■ **Action item**: Print the listing as it stands, omitting all images.

■ **Supplied material**:
::::

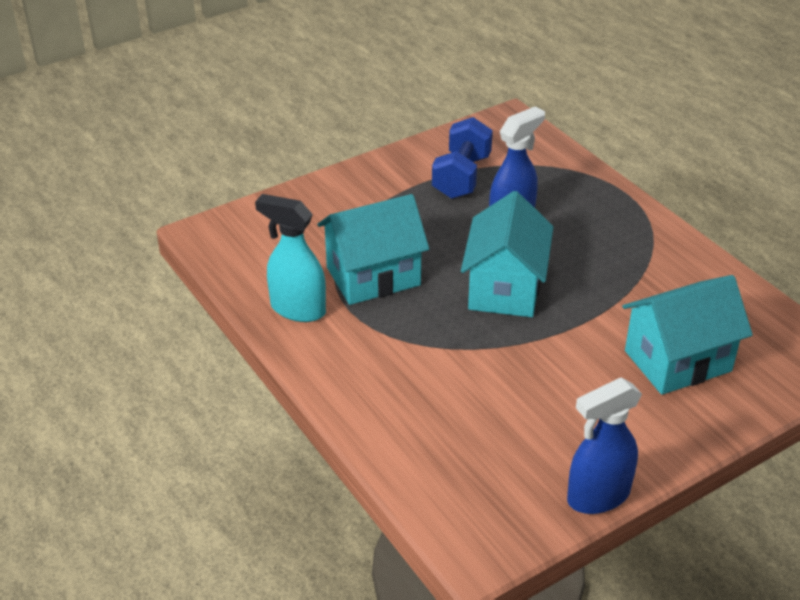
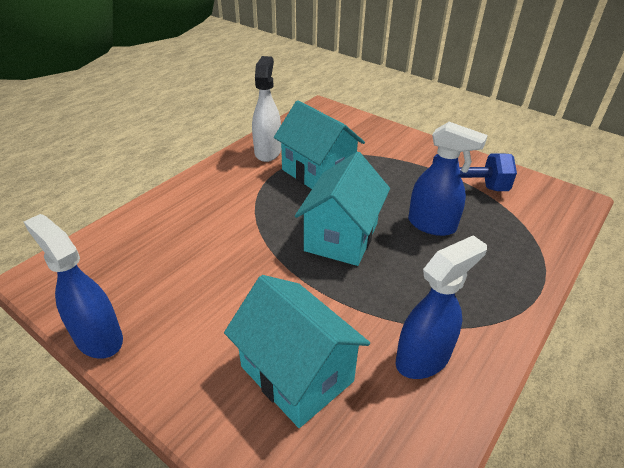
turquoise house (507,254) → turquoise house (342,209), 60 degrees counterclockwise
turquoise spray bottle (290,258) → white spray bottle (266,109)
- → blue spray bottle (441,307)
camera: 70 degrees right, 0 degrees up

::::

■ **Result**:
turquoise house (507,254) → turquoise house (342,209), 60 degrees counterclockwise
turquoise spray bottle (290,258) → white spray bottle (266,109)
- → blue spray bottle (441,307)
camera: 70 degrees right, 0 degrees up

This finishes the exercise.